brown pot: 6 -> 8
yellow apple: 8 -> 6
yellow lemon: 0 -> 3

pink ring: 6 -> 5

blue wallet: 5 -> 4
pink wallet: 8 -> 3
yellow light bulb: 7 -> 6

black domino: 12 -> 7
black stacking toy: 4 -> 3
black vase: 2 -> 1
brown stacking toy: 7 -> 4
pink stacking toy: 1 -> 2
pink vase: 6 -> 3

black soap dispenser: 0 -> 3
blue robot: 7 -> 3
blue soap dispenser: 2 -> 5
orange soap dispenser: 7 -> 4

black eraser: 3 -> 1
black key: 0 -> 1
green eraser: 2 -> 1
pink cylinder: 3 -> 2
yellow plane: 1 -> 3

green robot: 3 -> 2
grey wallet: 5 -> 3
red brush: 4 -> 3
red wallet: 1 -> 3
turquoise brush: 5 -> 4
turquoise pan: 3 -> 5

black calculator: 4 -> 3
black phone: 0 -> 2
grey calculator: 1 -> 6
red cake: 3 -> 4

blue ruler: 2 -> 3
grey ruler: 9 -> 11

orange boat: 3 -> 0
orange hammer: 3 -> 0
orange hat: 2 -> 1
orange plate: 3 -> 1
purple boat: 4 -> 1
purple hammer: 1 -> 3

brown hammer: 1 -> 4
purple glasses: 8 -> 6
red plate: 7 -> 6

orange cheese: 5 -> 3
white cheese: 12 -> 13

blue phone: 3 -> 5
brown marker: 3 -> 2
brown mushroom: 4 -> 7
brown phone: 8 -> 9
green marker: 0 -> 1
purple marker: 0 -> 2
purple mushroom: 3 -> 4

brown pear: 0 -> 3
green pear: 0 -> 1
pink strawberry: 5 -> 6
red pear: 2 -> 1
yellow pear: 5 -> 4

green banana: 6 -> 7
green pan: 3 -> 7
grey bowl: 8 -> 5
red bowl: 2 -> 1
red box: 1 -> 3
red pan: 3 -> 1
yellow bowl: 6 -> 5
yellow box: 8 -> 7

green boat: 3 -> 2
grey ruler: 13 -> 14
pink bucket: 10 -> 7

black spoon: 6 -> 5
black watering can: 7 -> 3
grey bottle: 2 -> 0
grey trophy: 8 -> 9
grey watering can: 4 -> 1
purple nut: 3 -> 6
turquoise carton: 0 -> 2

◇ ◇ ◇ ◇ ◇ ◇ ◇

> [WHAT YOU NEED TO DO]
Your task is to restate, word for word, only those lines above that fall between the line holding "red plate: 7 -> 6" and the line holding "yellow box: 8 -> 7", inclusive.

> [SOLUTION]
red plate: 7 -> 6

orange cheese: 5 -> 3
white cheese: 12 -> 13

blue phone: 3 -> 5
brown marker: 3 -> 2
brown mushroom: 4 -> 7
brown phone: 8 -> 9
green marker: 0 -> 1
purple marker: 0 -> 2
purple mushroom: 3 -> 4

brown pear: 0 -> 3
green pear: 0 -> 1
pink strawberry: 5 -> 6
red pear: 2 -> 1
yellow pear: 5 -> 4

green banana: 6 -> 7
green pan: 3 -> 7
grey bowl: 8 -> 5
red bowl: 2 -> 1
red box: 1 -> 3
red pan: 3 -> 1
yellow bowl: 6 -> 5
yellow box: 8 -> 7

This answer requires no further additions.